__INPUT MATERIAL__:
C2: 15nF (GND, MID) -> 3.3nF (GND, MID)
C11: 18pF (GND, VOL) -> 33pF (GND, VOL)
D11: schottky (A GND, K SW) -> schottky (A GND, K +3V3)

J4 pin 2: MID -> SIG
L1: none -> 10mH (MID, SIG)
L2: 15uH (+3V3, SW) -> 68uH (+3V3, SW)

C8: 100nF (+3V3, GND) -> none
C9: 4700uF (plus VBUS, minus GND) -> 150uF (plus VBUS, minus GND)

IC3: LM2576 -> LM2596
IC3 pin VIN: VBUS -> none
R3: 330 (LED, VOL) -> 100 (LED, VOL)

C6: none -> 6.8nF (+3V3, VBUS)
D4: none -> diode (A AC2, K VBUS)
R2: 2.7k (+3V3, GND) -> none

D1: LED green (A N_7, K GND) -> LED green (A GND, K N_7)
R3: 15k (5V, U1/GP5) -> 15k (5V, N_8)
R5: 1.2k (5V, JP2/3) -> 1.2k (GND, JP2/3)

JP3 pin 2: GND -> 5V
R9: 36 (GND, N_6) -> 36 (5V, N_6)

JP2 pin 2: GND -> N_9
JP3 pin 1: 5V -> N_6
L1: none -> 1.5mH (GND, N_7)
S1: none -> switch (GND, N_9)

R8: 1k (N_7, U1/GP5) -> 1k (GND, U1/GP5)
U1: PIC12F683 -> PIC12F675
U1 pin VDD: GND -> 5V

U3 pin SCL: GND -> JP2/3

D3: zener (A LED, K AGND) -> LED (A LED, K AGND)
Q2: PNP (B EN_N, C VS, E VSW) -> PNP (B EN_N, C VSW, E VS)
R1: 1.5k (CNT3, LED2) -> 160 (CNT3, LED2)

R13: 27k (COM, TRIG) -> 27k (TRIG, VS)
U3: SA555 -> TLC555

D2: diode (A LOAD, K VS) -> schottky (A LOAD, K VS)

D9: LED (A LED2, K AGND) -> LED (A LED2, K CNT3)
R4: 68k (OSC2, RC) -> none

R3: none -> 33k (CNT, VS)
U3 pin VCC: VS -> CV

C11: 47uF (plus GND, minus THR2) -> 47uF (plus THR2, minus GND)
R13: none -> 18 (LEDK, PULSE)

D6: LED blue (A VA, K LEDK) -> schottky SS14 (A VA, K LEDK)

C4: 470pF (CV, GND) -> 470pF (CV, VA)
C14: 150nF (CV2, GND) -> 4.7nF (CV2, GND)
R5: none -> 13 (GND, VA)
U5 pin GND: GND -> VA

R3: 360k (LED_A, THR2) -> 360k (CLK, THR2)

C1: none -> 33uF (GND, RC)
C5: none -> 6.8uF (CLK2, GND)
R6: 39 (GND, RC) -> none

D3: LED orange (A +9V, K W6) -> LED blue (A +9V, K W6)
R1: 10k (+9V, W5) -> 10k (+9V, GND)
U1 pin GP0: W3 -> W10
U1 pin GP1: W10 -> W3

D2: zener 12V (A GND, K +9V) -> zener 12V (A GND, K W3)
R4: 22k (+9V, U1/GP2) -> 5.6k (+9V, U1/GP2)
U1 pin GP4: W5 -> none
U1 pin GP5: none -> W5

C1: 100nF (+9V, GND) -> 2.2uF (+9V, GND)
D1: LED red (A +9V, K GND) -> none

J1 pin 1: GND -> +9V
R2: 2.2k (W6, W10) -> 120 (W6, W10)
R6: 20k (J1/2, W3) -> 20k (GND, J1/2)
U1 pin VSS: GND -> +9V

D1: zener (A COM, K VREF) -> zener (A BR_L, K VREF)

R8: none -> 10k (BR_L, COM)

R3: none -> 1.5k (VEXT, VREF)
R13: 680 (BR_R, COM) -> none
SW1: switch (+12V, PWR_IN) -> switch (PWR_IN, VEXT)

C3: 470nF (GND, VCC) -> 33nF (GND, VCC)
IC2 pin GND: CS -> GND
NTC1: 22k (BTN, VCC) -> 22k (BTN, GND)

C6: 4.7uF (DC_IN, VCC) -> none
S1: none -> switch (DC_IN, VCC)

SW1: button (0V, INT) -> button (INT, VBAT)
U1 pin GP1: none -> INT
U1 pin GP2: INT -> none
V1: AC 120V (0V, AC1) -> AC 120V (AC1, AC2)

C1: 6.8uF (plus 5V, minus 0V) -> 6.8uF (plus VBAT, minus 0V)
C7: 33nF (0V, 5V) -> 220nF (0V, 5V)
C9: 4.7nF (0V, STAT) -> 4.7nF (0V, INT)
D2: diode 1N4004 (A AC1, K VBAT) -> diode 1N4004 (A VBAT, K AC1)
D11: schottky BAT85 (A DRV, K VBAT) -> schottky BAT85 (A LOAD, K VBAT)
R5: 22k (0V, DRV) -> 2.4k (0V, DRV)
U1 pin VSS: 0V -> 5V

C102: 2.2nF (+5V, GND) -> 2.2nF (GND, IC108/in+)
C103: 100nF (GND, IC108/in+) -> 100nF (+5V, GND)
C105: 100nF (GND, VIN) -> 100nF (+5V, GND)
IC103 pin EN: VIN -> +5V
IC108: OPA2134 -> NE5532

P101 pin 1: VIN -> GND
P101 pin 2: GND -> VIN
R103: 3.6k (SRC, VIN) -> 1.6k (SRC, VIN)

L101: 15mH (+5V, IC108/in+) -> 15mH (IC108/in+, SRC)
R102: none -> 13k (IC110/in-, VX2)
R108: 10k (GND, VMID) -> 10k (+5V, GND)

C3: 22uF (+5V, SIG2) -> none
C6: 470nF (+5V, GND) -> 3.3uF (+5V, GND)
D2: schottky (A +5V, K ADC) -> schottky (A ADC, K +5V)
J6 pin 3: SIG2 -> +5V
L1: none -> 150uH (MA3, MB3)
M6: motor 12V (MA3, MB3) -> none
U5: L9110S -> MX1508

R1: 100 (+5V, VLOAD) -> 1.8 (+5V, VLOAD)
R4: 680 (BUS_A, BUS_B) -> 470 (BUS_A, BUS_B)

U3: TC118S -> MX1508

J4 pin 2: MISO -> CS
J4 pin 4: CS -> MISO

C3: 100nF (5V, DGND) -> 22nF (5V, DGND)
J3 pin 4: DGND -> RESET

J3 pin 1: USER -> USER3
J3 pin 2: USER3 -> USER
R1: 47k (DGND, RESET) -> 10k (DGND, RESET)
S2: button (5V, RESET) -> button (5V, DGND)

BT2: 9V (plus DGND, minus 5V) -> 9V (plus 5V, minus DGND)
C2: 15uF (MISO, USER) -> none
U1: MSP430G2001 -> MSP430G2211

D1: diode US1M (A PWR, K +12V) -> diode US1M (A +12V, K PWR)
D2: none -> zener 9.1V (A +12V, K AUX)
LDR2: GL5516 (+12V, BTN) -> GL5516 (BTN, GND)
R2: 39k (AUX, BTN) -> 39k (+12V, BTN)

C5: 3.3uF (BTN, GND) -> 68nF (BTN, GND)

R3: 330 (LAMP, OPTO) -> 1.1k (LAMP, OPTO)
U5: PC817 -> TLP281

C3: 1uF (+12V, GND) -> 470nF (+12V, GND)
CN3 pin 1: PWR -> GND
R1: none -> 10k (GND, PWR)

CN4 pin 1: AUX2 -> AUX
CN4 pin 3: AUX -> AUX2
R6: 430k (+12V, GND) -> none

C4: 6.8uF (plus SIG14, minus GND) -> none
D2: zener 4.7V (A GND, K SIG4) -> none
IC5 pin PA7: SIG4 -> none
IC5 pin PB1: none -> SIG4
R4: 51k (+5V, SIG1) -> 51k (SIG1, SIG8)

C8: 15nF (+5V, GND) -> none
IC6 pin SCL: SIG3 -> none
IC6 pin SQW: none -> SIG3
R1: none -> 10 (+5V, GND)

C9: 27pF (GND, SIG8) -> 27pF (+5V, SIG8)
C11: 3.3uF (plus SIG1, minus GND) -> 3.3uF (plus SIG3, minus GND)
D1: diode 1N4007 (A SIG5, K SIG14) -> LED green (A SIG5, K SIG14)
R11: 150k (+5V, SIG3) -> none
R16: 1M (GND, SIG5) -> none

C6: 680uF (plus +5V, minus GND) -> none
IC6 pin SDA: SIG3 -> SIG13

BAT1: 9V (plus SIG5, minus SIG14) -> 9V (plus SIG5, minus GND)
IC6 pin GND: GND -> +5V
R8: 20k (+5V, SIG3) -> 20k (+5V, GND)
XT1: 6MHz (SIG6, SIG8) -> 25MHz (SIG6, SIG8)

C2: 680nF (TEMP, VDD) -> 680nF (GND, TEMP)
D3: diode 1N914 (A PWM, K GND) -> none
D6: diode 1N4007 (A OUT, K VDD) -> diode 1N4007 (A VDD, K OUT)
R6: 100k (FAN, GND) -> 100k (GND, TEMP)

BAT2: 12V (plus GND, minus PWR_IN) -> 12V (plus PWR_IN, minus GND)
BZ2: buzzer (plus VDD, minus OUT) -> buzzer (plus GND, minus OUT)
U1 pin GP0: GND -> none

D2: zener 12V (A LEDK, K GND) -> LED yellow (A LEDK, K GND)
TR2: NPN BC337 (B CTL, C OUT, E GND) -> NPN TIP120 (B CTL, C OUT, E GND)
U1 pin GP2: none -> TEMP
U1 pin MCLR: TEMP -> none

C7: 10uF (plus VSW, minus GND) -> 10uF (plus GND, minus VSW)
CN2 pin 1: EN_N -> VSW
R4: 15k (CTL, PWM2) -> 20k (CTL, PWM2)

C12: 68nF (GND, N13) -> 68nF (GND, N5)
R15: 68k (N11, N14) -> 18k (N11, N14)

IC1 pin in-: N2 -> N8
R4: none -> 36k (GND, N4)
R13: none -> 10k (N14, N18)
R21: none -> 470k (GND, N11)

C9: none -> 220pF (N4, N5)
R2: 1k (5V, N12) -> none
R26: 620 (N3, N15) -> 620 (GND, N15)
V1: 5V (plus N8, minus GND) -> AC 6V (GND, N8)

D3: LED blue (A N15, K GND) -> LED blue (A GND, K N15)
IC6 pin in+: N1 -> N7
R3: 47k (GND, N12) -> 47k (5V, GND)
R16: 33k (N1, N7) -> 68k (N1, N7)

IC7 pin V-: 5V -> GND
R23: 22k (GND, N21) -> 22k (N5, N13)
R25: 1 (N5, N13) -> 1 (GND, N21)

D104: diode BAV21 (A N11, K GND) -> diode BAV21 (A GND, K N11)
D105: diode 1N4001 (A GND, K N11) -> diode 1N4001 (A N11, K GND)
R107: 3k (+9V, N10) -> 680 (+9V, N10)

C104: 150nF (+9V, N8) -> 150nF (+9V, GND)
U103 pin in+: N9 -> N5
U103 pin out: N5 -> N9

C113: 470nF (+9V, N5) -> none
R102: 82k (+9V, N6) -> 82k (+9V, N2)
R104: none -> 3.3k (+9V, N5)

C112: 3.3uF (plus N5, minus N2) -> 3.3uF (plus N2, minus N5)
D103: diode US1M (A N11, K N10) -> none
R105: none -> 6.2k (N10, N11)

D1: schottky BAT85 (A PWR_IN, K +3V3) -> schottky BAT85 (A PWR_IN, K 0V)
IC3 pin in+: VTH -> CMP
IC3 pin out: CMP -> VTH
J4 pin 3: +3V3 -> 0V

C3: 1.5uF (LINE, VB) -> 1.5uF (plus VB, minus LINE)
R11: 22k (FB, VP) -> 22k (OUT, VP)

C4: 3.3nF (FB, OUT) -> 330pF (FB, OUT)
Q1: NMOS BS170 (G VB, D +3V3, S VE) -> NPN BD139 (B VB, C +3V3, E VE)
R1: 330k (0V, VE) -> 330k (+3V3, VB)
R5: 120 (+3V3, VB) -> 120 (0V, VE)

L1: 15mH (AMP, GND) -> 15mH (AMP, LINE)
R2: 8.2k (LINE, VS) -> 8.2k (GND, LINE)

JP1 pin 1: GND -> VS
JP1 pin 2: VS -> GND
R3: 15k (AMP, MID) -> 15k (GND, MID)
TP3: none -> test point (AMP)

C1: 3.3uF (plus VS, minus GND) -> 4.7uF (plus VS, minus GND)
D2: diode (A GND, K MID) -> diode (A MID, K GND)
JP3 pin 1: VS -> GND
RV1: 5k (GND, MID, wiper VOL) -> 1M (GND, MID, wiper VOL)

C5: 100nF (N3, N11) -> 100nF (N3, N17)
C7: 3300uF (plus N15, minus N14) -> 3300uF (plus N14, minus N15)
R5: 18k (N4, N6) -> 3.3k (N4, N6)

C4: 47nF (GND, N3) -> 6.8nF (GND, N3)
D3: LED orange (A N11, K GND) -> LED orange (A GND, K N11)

__YOUR ASSIGNMENT__: Of all the entries above, repeat only the lines from the line that has "CN3 pin 1: PWR -> GND" to the line that has "IC5 pin PB1: none -> SIG4", both lines included, exactly.

__TASK RESULT__:
CN3 pin 1: PWR -> GND
R1: none -> 10k (GND, PWR)

CN4 pin 1: AUX2 -> AUX
CN4 pin 3: AUX -> AUX2
R6: 430k (+12V, GND) -> none

C4: 6.8uF (plus SIG14, minus GND) -> none
D2: zener 4.7V (A GND, K SIG4) -> none
IC5 pin PA7: SIG4 -> none
IC5 pin PB1: none -> SIG4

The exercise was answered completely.